> **EXERCISE AIM**
Repeat the data in full and exactly. Leave the pictures out.

> **DATASET EXCERPTS**
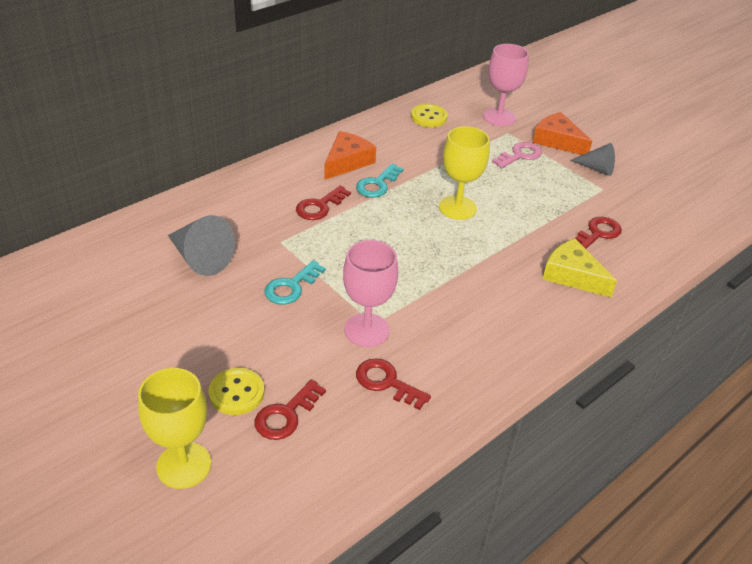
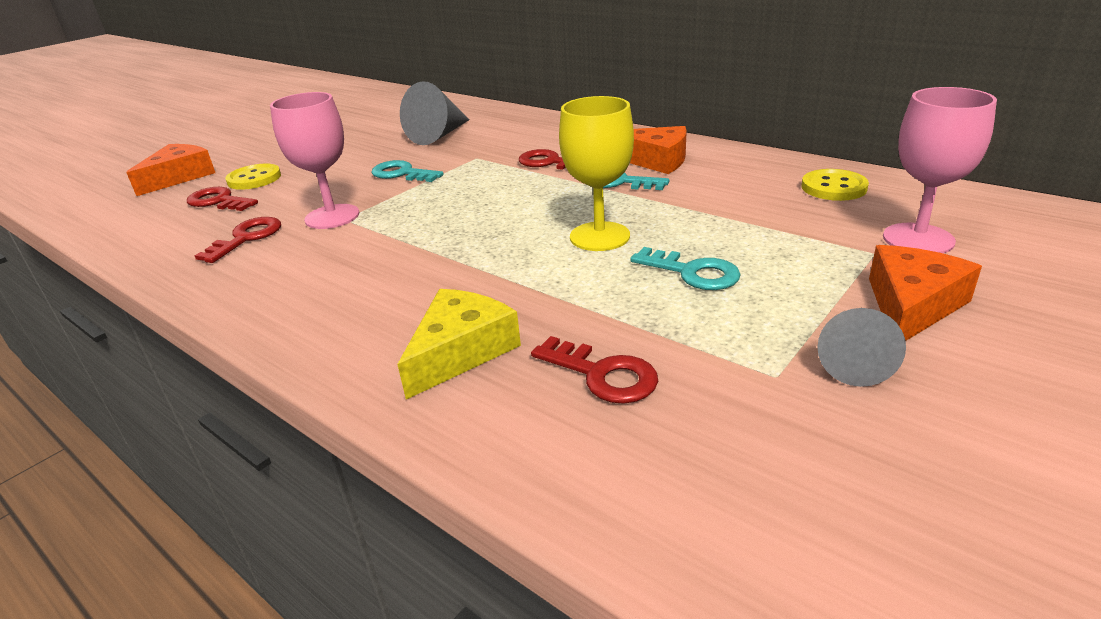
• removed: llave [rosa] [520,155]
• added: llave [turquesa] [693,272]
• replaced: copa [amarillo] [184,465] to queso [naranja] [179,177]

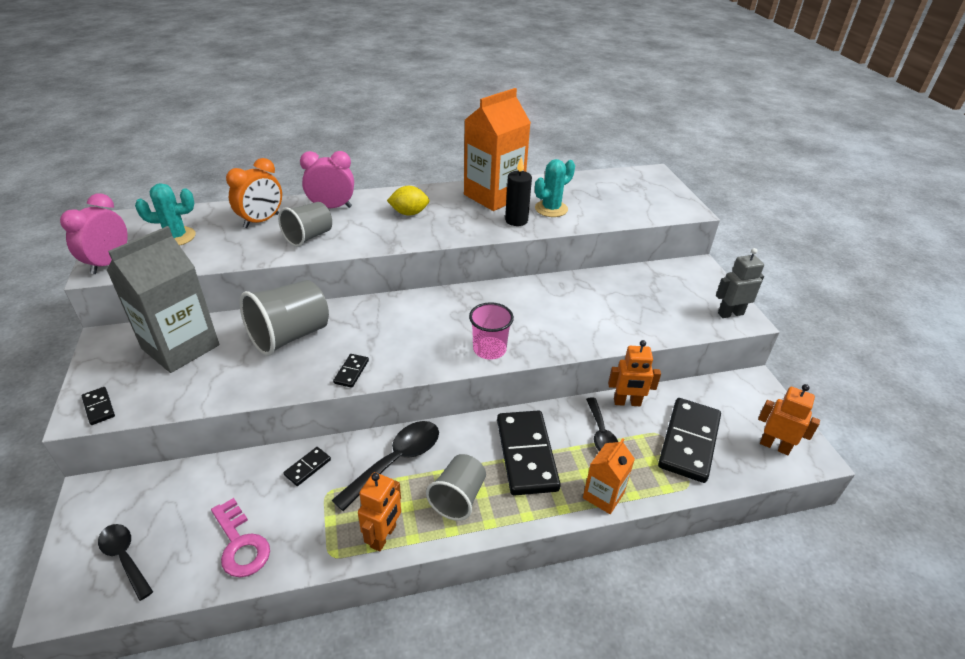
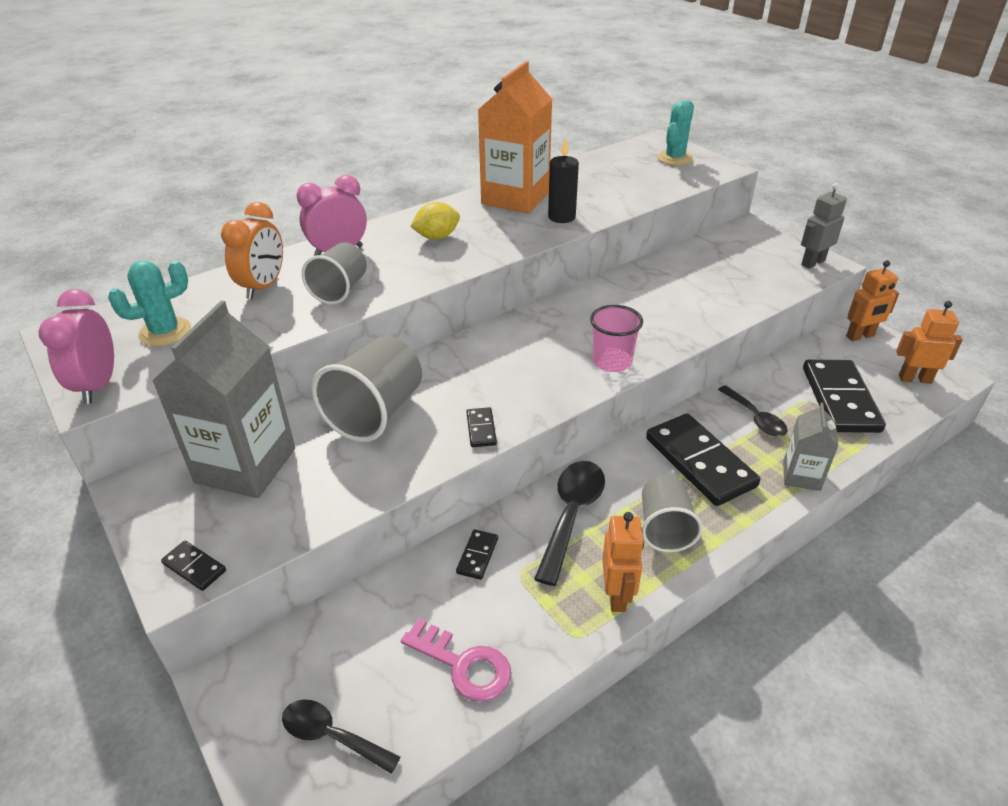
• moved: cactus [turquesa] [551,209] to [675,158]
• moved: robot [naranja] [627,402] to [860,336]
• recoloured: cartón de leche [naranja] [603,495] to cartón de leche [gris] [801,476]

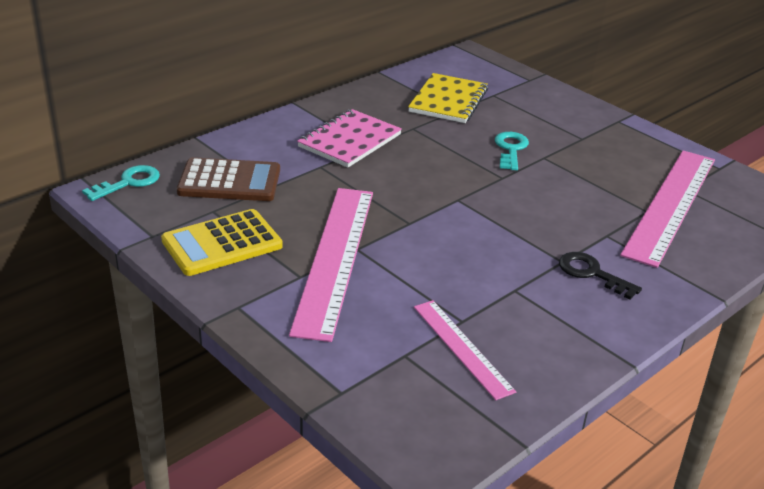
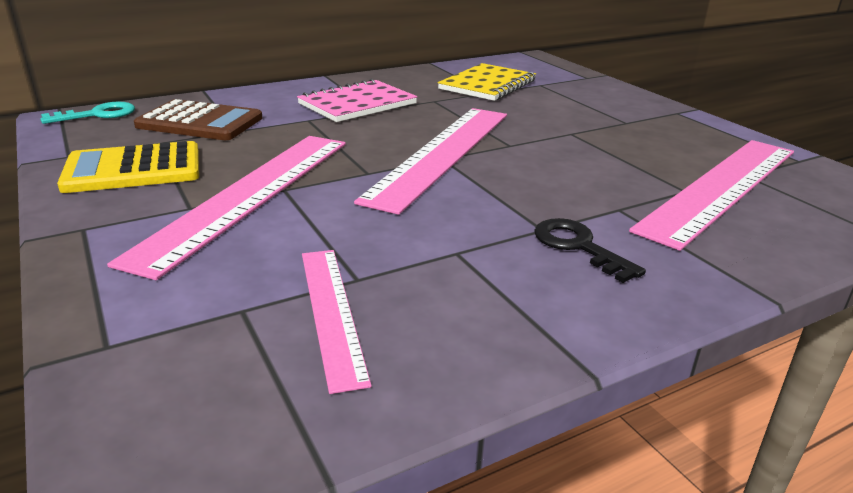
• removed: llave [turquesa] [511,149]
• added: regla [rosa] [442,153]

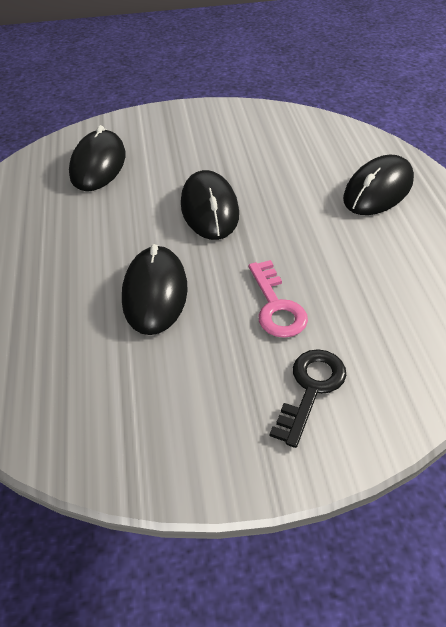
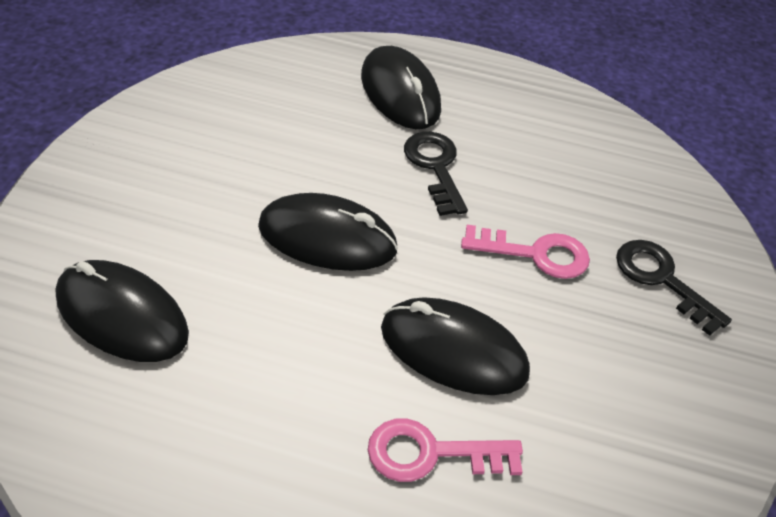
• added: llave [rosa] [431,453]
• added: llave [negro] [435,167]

> **TASK SOLUTION**
• removed: llave [rosa] [520,155]
• added: llave [turquesa] [693,272]
• replaced: copa [amarillo] [184,465] to queso [naranja] [179,177]

• moved: cactus [turquesa] [551,209] to [675,158]
• moved: robot [naranja] [627,402] to [860,336]
• recoloured: cartón de leche [naranja] [603,495] to cartón de leche [gris] [801,476]

• removed: llave [turquesa] [511,149]
• added: regla [rosa] [442,153]

• added: llave [rosa] [431,453]
• added: llave [negro] [435,167]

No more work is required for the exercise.